What you have to do:
Your response should give back each record exactly, word for word.

Data records below:

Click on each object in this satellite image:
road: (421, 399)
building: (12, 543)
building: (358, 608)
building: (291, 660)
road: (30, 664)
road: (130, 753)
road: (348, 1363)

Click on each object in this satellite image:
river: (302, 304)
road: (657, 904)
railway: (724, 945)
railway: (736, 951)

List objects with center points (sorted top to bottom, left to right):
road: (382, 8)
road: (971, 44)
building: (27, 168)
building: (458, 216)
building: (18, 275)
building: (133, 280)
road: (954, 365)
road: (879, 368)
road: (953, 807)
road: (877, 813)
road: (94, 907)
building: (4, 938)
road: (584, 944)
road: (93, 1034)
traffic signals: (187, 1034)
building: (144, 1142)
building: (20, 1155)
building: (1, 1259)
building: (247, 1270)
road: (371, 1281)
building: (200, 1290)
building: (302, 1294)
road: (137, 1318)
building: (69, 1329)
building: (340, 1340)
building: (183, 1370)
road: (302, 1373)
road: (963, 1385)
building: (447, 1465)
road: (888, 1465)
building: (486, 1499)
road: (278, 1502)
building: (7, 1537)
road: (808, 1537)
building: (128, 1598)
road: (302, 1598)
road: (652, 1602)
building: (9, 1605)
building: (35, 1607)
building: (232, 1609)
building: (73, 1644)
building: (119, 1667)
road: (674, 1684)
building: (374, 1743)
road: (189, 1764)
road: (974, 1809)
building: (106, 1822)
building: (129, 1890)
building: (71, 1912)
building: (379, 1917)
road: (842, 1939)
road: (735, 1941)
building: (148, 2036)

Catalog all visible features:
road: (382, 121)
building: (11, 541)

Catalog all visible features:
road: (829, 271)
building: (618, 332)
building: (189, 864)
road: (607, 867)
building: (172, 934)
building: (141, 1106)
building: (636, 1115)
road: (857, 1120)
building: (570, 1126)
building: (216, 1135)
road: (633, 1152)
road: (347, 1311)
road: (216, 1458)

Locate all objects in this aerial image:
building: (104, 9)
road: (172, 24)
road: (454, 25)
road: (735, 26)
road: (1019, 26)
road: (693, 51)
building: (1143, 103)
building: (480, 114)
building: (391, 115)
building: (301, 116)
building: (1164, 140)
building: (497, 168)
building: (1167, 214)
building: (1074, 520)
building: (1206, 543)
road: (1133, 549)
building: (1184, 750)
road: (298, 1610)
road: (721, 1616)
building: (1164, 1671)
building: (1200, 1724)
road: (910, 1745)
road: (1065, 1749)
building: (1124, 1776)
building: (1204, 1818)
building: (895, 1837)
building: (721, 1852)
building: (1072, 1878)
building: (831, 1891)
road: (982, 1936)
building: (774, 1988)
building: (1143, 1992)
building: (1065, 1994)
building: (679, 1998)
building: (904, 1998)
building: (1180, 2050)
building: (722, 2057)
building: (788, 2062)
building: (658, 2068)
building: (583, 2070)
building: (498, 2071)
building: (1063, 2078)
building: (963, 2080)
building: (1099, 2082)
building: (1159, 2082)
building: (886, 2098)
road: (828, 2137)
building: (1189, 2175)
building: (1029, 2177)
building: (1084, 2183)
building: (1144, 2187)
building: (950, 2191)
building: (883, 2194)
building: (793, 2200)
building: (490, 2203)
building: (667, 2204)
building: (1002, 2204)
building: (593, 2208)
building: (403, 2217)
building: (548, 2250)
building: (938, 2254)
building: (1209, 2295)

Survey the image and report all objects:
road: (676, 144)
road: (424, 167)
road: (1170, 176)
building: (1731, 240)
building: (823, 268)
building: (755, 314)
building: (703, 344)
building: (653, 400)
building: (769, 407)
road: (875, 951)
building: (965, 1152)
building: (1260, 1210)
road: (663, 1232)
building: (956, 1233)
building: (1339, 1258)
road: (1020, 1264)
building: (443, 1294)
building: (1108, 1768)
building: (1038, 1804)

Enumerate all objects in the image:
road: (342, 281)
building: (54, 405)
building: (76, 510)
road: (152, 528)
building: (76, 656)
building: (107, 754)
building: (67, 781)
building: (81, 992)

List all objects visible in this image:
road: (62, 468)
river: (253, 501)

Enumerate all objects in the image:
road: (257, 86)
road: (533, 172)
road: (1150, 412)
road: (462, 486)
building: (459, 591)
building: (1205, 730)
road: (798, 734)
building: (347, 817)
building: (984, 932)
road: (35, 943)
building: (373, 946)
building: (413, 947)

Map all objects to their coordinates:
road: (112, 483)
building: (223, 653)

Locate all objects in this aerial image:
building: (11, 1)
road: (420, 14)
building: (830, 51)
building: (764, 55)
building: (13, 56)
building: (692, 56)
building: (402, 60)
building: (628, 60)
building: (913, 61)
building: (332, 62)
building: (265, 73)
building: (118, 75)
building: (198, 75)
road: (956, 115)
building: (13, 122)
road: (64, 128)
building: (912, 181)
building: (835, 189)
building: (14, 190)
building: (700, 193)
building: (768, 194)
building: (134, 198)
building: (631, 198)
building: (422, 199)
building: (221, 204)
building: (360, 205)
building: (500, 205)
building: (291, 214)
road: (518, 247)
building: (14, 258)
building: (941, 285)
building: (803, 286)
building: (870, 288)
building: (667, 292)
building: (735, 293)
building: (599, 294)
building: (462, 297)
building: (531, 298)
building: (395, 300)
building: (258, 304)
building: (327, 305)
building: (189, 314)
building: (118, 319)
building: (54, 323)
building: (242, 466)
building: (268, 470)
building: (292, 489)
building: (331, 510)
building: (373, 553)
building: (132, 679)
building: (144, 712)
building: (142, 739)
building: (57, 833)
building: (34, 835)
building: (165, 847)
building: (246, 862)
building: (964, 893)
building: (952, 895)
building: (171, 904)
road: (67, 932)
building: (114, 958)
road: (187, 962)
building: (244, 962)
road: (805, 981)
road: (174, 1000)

End of Data records.

Finished task:
Click on each object in this satellite image:
road: (421, 399)
building: (12, 543)
building: (358, 608)
building: (291, 660)
road: (30, 664)
road: (130, 753)
road: (348, 1363)

Click on each object in this satellite image:
river: (302, 304)
road: (657, 904)
railway: (724, 945)
railway: (736, 951)

List objects with center points (sorted top to bottom, left to right):
road: (382, 8)
road: (971, 44)
building: (27, 168)
building: (458, 216)
building: (18, 275)
building: (133, 280)
road: (954, 365)
road: (879, 368)
road: (953, 807)
road: (877, 813)
road: (94, 907)
building: (4, 938)
road: (584, 944)
road: (93, 1034)
traffic signals: (187, 1034)
building: (144, 1142)
building: (20, 1155)
building: (1, 1259)
building: (247, 1270)
road: (371, 1281)
building: (200, 1290)
building: (302, 1294)
road: (137, 1318)
building: (69, 1329)
building: (340, 1340)
building: (183, 1370)
road: (302, 1373)
road: (963, 1385)
building: (447, 1465)
road: (888, 1465)
building: (486, 1499)
road: (278, 1502)
building: (7, 1537)
road: (808, 1537)
building: (128, 1598)
road: (302, 1598)
road: (652, 1602)
building: (9, 1605)
building: (35, 1607)
building: (232, 1609)
building: (73, 1644)
building: (119, 1667)
road: (674, 1684)
building: (374, 1743)
road: (189, 1764)
road: (974, 1809)
building: (106, 1822)
building: (129, 1890)
building: (71, 1912)
building: (379, 1917)
road: (842, 1939)
road: (735, 1941)
building: (148, 2036)

Catalog all visible features:
road: (382, 121)
building: (11, 541)

Catalog all visible features:
road: (829, 271)
building: (618, 332)
building: (189, 864)
road: (607, 867)
building: (172, 934)
building: (141, 1106)
building: (636, 1115)
road: (857, 1120)
building: (570, 1126)
building: (216, 1135)
road: (633, 1152)
road: (347, 1311)
road: (216, 1458)

Locate all objects in this aerial image:
building: (104, 9)
road: (172, 24)
road: (454, 25)
road: (735, 26)
road: (1019, 26)
road: (693, 51)
building: (1143, 103)
building: (480, 114)
building: (391, 115)
building: (301, 116)
building: (1164, 140)
building: (497, 168)
building: (1167, 214)
building: (1074, 520)
building: (1206, 543)
road: (1133, 549)
building: (1184, 750)
road: (298, 1610)
road: (721, 1616)
building: (1164, 1671)
building: (1200, 1724)
road: (910, 1745)
road: (1065, 1749)
building: (1124, 1776)
building: (1204, 1818)
building: (895, 1837)
building: (721, 1852)
building: (1072, 1878)
building: (831, 1891)
road: (982, 1936)
building: (774, 1988)
building: (1143, 1992)
building: (1065, 1994)
building: (679, 1998)
building: (904, 1998)
building: (1180, 2050)
building: (722, 2057)
building: (788, 2062)
building: (658, 2068)
building: (583, 2070)
building: (498, 2071)
building: (1063, 2078)
building: (963, 2080)
building: (1099, 2082)
building: (1159, 2082)
building: (886, 2098)
road: (828, 2137)
building: (1189, 2175)
building: (1029, 2177)
building: (1084, 2183)
building: (1144, 2187)
building: (950, 2191)
building: (883, 2194)
building: (793, 2200)
building: (490, 2203)
building: (667, 2204)
building: (1002, 2204)
building: (593, 2208)
building: (403, 2217)
building: (548, 2250)
building: (938, 2254)
building: (1209, 2295)

Survey the image and report all objects:
road: (676, 144)
road: (424, 167)
road: (1170, 176)
building: (1731, 240)
building: (823, 268)
building: (755, 314)
building: (703, 344)
building: (653, 400)
building: (769, 407)
road: (875, 951)
building: (965, 1152)
building: (1260, 1210)
road: (663, 1232)
building: (956, 1233)
building: (1339, 1258)
road: (1020, 1264)
building: (443, 1294)
building: (1108, 1768)
building: (1038, 1804)

Enumerate all objects in the image:
road: (342, 281)
building: (54, 405)
building: (76, 510)
road: (152, 528)
building: (76, 656)
building: (107, 754)
building: (67, 781)
building: (81, 992)

List all objects visible in this image:
road: (62, 468)
river: (253, 501)

Enumerate all objects in the image:
road: (257, 86)
road: (533, 172)
road: (1150, 412)
road: (462, 486)
building: (459, 591)
building: (1205, 730)
road: (798, 734)
building: (347, 817)
building: (984, 932)
road: (35, 943)
building: (373, 946)
building: (413, 947)

Map all objects to their coordinates:
road: (112, 483)
building: (223, 653)

Locate all objects in this aerial image:
building: (11, 1)
road: (420, 14)
building: (830, 51)
building: (764, 55)
building: (13, 56)
building: (692, 56)
building: (402, 60)
building: (628, 60)
building: (913, 61)
building: (332, 62)
building: (265, 73)
building: (118, 75)
building: (198, 75)
road: (956, 115)
building: (13, 122)
road: (64, 128)
building: (912, 181)
building: (835, 189)
building: (14, 190)
building: (700, 193)
building: (768, 194)
building: (134, 198)
building: (631, 198)
building: (422, 199)
building: (221, 204)
building: (360, 205)
building: (500, 205)
building: (291, 214)
road: (518, 247)
building: (14, 258)
building: (941, 285)
building: (803, 286)
building: (870, 288)
building: (667, 292)
building: (735, 293)
building: (599, 294)
building: (462, 297)
building: (531, 298)
building: (395, 300)
building: (258, 304)
building: (327, 305)
building: (189, 314)
building: (118, 319)
building: (54, 323)
building: (242, 466)
building: (268, 470)
building: (292, 489)
building: (331, 510)
building: (373, 553)
building: (132, 679)
building: (144, 712)
building: (142, 739)
building: (57, 833)
building: (34, 835)
building: (165, 847)
building: (246, 862)
building: (964, 893)
building: (952, 895)
building: (171, 904)
road: (67, 932)
building: (114, 958)
road: (187, 962)
building: (244, 962)
road: (805, 981)
road: (174, 1000)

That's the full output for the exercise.